> [Task goal]: Find the line holding "IC32: buffer (in" in the entries below. Give it again exactly, along with every line after it up to and including the line holding "U204 pin IO13: VBAT -> NET4".

***

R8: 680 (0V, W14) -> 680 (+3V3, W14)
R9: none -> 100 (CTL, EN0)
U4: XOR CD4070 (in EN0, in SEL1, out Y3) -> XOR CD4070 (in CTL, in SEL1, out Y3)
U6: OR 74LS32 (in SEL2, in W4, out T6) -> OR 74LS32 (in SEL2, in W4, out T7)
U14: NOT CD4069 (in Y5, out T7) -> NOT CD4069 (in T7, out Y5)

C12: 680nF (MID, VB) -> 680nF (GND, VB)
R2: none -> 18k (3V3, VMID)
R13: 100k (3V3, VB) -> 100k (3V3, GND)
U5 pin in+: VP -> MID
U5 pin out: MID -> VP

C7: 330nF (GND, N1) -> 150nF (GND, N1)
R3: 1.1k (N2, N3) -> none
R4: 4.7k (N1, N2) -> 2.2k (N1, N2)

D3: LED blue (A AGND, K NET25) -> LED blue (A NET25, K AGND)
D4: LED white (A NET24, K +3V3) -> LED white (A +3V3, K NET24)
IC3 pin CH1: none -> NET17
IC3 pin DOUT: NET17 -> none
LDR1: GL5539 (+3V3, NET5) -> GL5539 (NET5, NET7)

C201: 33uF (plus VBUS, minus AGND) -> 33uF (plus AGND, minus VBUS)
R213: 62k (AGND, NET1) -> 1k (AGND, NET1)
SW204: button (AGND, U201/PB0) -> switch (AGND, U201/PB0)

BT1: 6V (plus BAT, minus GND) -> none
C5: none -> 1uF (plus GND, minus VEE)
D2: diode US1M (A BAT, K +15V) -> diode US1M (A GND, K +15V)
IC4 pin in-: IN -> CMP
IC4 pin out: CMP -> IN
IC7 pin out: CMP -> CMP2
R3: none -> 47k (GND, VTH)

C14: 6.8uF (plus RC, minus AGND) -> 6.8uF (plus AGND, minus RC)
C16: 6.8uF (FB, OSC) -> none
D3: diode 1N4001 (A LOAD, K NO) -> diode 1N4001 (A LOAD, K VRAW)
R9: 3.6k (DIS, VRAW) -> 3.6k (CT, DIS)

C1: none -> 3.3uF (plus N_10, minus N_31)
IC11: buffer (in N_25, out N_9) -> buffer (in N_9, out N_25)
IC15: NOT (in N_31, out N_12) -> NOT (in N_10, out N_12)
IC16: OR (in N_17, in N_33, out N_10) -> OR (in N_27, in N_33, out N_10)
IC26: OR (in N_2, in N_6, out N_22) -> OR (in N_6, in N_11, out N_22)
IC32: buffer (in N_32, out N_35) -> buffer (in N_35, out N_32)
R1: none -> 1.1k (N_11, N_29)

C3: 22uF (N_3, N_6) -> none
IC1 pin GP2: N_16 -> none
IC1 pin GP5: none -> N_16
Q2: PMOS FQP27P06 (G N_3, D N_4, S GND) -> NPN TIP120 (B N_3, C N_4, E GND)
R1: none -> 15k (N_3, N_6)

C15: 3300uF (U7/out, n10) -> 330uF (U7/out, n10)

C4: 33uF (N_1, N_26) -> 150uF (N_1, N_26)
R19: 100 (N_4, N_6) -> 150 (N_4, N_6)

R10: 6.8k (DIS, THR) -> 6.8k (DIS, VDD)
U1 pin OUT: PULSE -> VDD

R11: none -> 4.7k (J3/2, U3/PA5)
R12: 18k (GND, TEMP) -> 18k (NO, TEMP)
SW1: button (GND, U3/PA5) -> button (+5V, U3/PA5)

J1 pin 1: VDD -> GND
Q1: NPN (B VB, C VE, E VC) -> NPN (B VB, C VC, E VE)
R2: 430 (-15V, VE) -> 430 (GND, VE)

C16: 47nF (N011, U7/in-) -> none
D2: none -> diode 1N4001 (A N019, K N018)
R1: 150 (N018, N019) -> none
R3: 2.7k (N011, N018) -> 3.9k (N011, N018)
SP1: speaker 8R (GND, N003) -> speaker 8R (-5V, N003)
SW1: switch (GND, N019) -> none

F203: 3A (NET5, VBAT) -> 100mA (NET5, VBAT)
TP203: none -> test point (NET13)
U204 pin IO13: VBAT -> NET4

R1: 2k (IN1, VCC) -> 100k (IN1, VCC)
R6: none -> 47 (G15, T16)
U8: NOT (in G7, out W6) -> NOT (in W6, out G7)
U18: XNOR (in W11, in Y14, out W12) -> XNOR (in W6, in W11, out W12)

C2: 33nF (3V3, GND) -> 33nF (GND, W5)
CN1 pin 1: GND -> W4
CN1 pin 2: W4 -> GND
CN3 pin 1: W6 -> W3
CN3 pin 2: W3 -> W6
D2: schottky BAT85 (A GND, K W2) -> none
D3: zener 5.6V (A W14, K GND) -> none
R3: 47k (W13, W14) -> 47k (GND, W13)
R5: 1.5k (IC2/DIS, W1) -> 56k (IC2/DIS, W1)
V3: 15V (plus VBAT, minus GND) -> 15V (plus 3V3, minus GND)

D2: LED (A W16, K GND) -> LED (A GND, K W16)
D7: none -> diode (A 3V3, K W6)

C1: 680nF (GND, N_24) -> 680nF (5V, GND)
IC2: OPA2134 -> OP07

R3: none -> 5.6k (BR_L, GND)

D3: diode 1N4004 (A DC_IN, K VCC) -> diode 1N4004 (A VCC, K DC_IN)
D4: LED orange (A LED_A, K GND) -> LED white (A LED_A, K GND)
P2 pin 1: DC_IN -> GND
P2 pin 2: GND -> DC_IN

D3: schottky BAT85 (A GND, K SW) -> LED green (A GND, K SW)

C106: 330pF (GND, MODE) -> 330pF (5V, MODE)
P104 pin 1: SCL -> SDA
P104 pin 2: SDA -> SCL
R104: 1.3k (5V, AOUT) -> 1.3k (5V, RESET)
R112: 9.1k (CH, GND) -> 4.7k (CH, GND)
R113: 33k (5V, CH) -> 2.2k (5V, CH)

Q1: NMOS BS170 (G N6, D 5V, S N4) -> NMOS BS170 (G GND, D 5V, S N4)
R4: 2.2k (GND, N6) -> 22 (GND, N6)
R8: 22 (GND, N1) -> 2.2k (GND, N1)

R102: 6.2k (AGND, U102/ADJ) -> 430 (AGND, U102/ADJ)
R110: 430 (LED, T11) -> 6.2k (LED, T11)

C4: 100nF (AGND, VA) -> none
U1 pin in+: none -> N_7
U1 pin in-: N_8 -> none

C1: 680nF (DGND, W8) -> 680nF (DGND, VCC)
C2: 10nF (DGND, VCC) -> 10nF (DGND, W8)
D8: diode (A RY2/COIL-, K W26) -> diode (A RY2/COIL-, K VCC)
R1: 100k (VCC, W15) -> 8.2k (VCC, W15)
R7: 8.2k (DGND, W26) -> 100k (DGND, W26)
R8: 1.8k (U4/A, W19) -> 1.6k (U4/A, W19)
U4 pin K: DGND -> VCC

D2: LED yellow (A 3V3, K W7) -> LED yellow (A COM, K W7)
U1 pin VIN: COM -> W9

***

> [Exercise output]:
IC32: buffer (in N_32, out N_35) -> buffer (in N_35, out N_32)
R1: none -> 1.1k (N_11, N_29)

C3: 22uF (N_3, N_6) -> none
IC1 pin GP2: N_16 -> none
IC1 pin GP5: none -> N_16
Q2: PMOS FQP27P06 (G N_3, D N_4, S GND) -> NPN TIP120 (B N_3, C N_4, E GND)
R1: none -> 15k (N_3, N_6)

C15: 3300uF (U7/out, n10) -> 330uF (U7/out, n10)

C4: 33uF (N_1, N_26) -> 150uF (N_1, N_26)
R19: 100 (N_4, N_6) -> 150 (N_4, N_6)

R10: 6.8k (DIS, THR) -> 6.8k (DIS, VDD)
U1 pin OUT: PULSE -> VDD

R11: none -> 4.7k (J3/2, U3/PA5)
R12: 18k (GND, TEMP) -> 18k (NO, TEMP)
SW1: button (GND, U3/PA5) -> button (+5V, U3/PA5)

J1 pin 1: VDD -> GND
Q1: NPN (B VB, C VE, E VC) -> NPN (B VB, C VC, E VE)
R2: 430 (-15V, VE) -> 430 (GND, VE)

C16: 47nF (N011, U7/in-) -> none
D2: none -> diode 1N4001 (A N019, K N018)
R1: 150 (N018, N019) -> none
R3: 2.7k (N011, N018) -> 3.9k (N011, N018)
SP1: speaker 8R (GND, N003) -> speaker 8R (-5V, N003)
SW1: switch (GND, N019) -> none

F203: 3A (NET5, VBAT) -> 100mA (NET5, VBAT)
TP203: none -> test point (NET13)
U204 pin IO13: VBAT -> NET4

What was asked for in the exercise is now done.